§ EXERCISE PROMPT: Reproduce the data below word for word, changing and adding nothing.

____________________

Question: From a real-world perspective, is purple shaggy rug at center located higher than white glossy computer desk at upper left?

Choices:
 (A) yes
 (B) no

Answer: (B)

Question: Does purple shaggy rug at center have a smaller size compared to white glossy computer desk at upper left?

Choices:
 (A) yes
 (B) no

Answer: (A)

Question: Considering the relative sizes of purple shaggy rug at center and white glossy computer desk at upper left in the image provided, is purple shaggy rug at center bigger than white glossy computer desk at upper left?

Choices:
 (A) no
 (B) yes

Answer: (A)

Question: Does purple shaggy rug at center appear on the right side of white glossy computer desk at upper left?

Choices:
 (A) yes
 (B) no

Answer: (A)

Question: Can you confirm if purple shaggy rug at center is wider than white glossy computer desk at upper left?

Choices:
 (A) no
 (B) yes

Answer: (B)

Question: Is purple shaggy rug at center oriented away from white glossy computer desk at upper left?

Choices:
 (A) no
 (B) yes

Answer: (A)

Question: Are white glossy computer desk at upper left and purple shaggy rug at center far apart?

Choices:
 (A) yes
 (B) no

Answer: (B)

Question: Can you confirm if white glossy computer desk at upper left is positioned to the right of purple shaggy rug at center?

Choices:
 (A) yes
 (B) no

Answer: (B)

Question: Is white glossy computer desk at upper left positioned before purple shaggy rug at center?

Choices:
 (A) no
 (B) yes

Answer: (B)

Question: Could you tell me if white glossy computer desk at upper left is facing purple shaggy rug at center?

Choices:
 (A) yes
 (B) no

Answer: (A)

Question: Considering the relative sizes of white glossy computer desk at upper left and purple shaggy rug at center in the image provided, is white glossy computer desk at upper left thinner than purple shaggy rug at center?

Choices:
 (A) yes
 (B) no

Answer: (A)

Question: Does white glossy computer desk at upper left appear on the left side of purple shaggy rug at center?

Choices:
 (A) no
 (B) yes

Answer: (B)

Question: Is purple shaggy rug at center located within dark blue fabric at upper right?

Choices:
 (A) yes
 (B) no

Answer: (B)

____________________

§ SOLUTION TO THIS PROBLEM:
Question: From a real-world perspective, is purple shaggy rug at center located higher than white glossy computer desk at upper left?

Choices:
 (A) yes
 (B) no

Answer: (B)

Question: Does purple shaggy rug at center have a smaller size compared to white glossy computer desk at upper left?

Choices:
 (A) yes
 (B) no

Answer: (A)

Question: Considering the relative sizes of purple shaggy rug at center and white glossy computer desk at upper left in the image provided, is purple shaggy rug at center bigger than white glossy computer desk at upper left?

Choices:
 (A) no
 (B) yes

Answer: (A)

Question: Does purple shaggy rug at center appear on the right side of white glossy computer desk at upper left?

Choices:
 (A) yes
 (B) no

Answer: (A)

Question: Can you confirm if purple shaggy rug at center is wider than white glossy computer desk at upper left?

Choices:
 (A) no
 (B) yes

Answer: (B)

Question: Is purple shaggy rug at center oriented away from white glossy computer desk at upper left?

Choices:
 (A) no
 (B) yes

Answer: (A)

Question: Are white glossy computer desk at upper left and purple shaggy rug at center far apart?

Choices:
 (A) yes
 (B) no

Answer: (B)

Question: Can you confirm if white glossy computer desk at upper left is positioned to the right of purple shaggy rug at center?

Choices:
 (A) yes
 (B) no

Answer: (B)

Question: Is white glossy computer desk at upper left positioned before purple shaggy rug at center?

Choices:
 (A) no
 (B) yes

Answer: (B)

Question: Could you tell me if white glossy computer desk at upper left is facing purple shaggy rug at center?

Choices:
 (A) yes
 (B) no

Answer: (A)

Question: Considering the relative sizes of white glossy computer desk at upper left and purple shaggy rug at center in the image provided, is white glossy computer desk at upper left thinner than purple shaggy rug at center?

Choices:
 (A) yes
 (B) no

Answer: (A)

Question: Does white glossy computer desk at upper left appear on the left side of purple shaggy rug at center?

Choices:
 (A) no
 (B) yes

Answer: (B)

Question: Is purple shaggy rug at center located within dark blue fabric at upper right?

Choices:
 (A) yes
 (B) no

Answer: (B)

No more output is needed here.